Each entry below must be repeated exactly. Leave the pictures out of it.

Dataset entries
[Start of section]

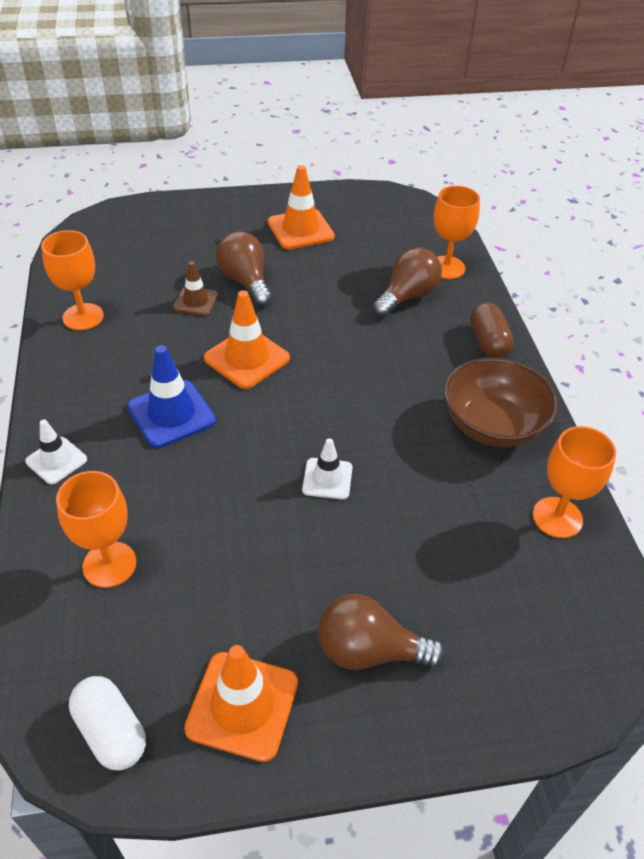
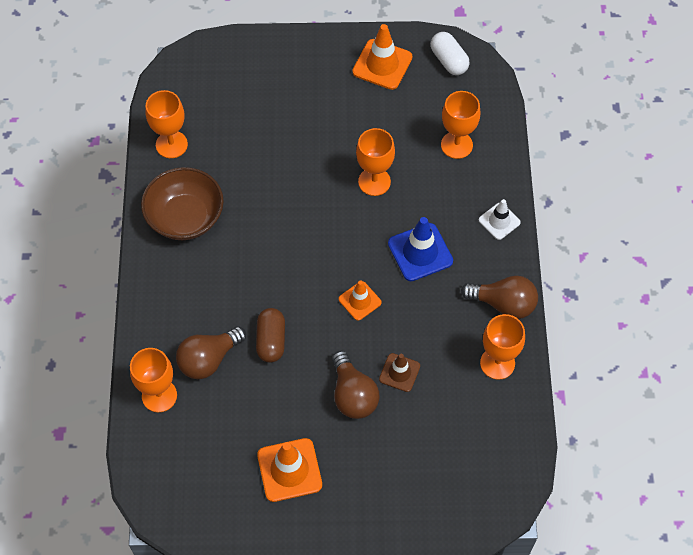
camera: 170 degrees left, 15 degrees up
(240, 495) = (374, 181): none -> orange goblet
(247, 358) = (360, 301): orange traffic cone -> orange traffic cone, size x0.62
(327, 479) = (314, 187): white traffic cone -> none
(369, 650) = (311, 82): brown light bulb -> brown light bulb (503, 304)
(488, 342) = (157, 298): brown capsule -> brown capsule (271, 340)

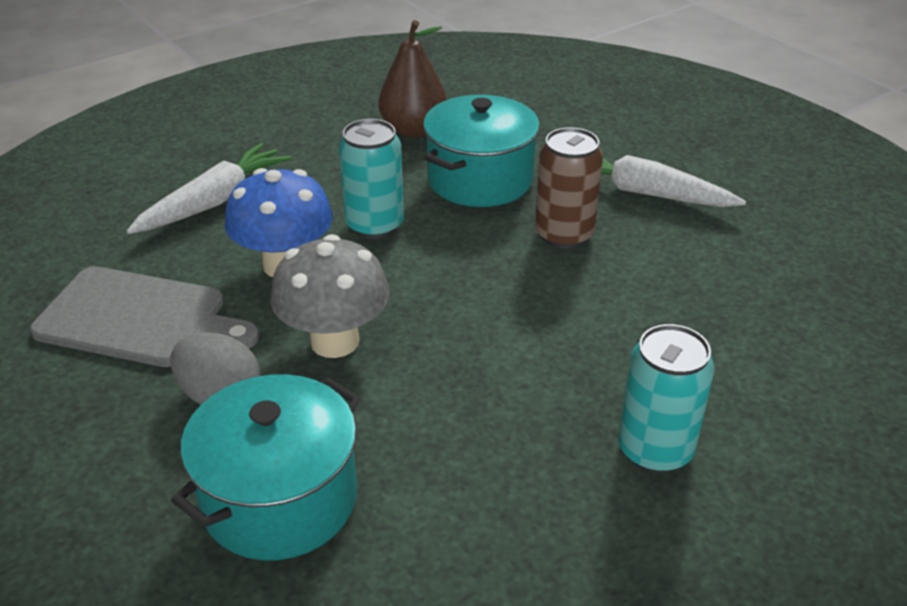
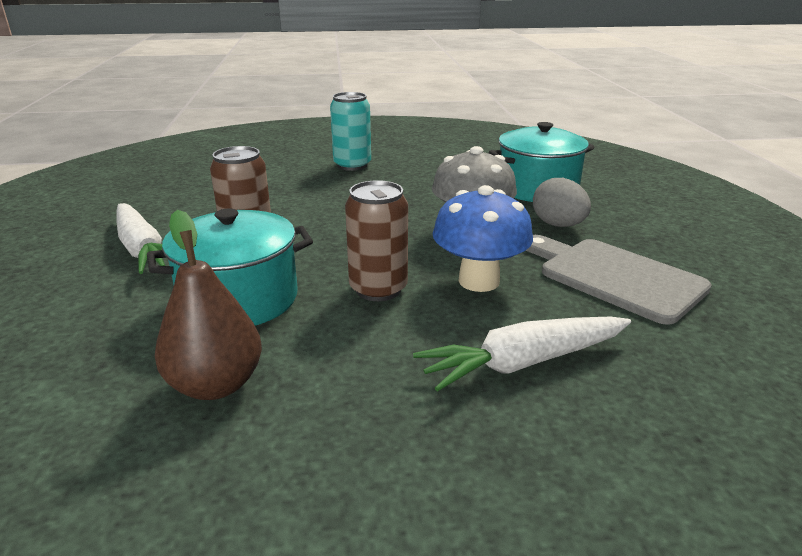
camera: 150 degrees left, 10 degrees down
(374, 225) = (378, 289): turquoise can -> brown can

[End of section]

## Solution to the exercise:
camera: 170 degrees left, 15 degrees up
(240, 495) = (374, 181): none -> orange goblet
(247, 358) = (360, 301): orange traffic cone -> orange traffic cone, size x0.62
(327, 479) = (314, 187): white traffic cone -> none
(369, 650) = (311, 82): brown light bulb -> brown light bulb (503, 304)
(488, 342) = (157, 298): brown capsule -> brown capsule (271, 340)

camera: 150 degrees left, 10 degrees down
(374, 225) = (378, 289): turquoise can -> brown can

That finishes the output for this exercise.